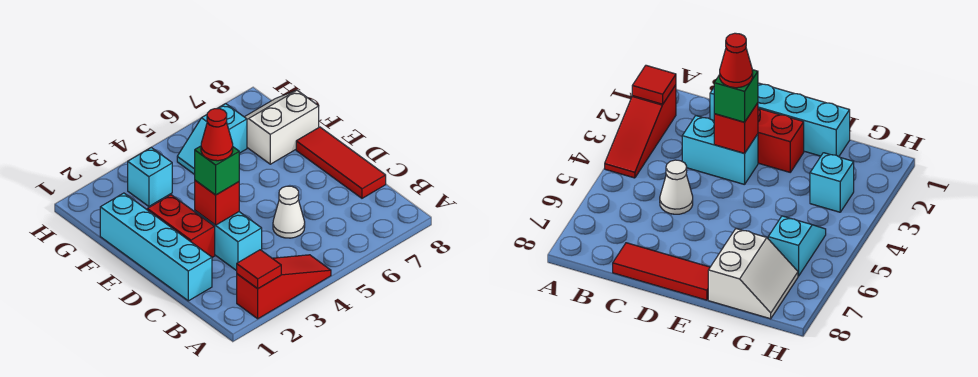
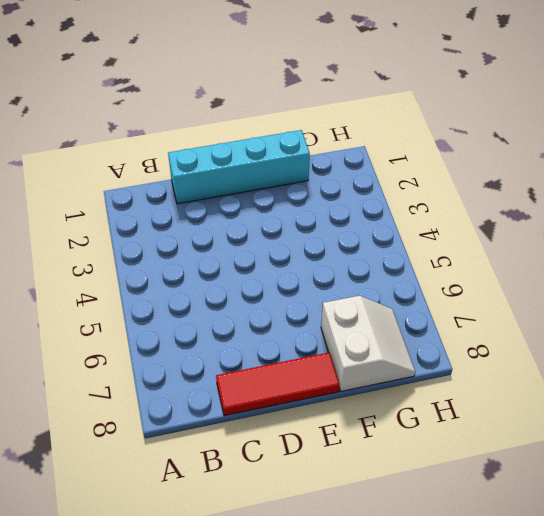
none -> red slope A2:A4 level 1 top 2
none -> cyan brick C3:D3 level 1
none -> white cone C5 level 1

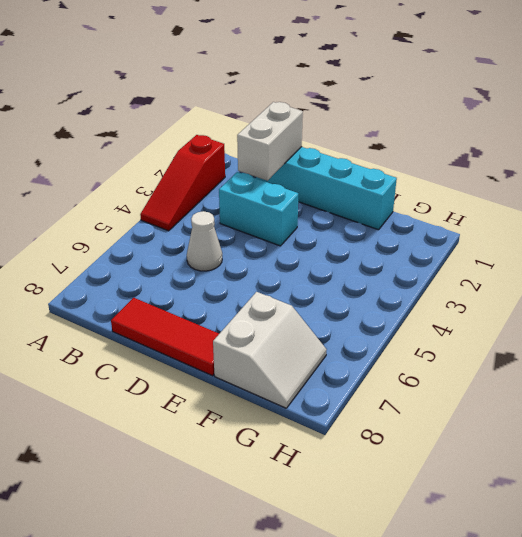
white brick C1:C2 level 2 -> none
none -> red brick D2:E2 level 1
none -> cyan brick G3 level 1
none -> cyan slope G5:G6 level 1 top 6

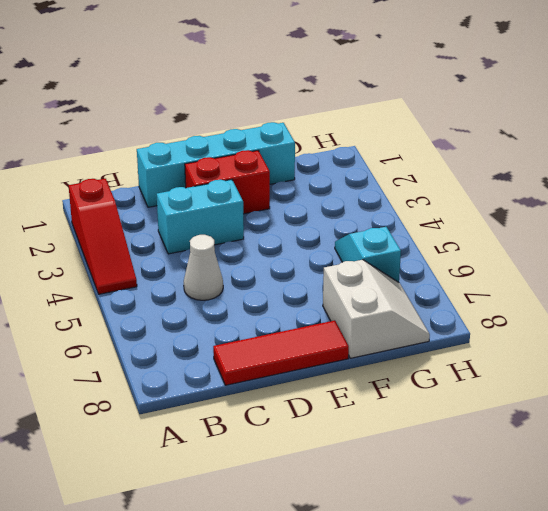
none -> cyan brick G3 level 1
none -> red tile A2 level 2
none -> red brick D3 level 2

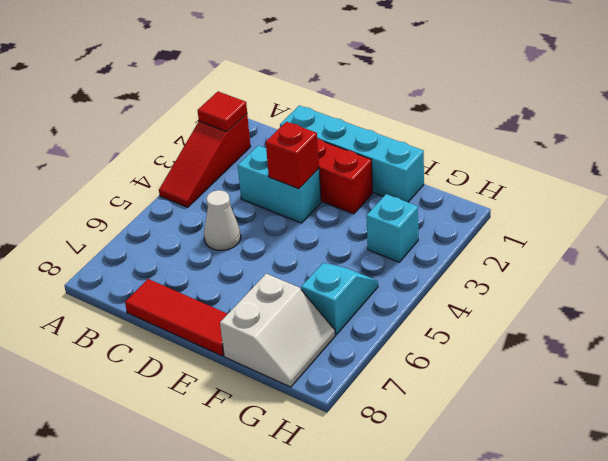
none -> green brick D3 level 3
none -> red cone D3 level 4

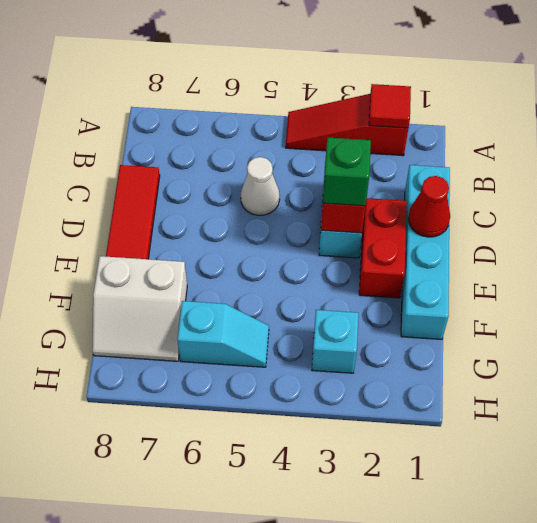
red cone D1 level 2 -> red cone D3 level 4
⁂
WORK INSTRUCTIONS:
Line by line, output the material above exactly, passing over the pictures.

PROBLEM SOLUTION:
none -> red slope A2:A4 level 1 top 2
none -> cyan brick C3:D3 level 1
none -> white cone C5 level 1

white brick C1:C2 level 2 -> none
none -> red brick D2:E2 level 1
none -> cyan brick G3 level 1
none -> cyan slope G5:G6 level 1 top 6

none -> cyan brick G3 level 1
none -> red tile A2 level 2
none -> red brick D3 level 2

none -> green brick D3 level 3
none -> red cone D3 level 4

red cone D1 level 2 -> red cone D3 level 4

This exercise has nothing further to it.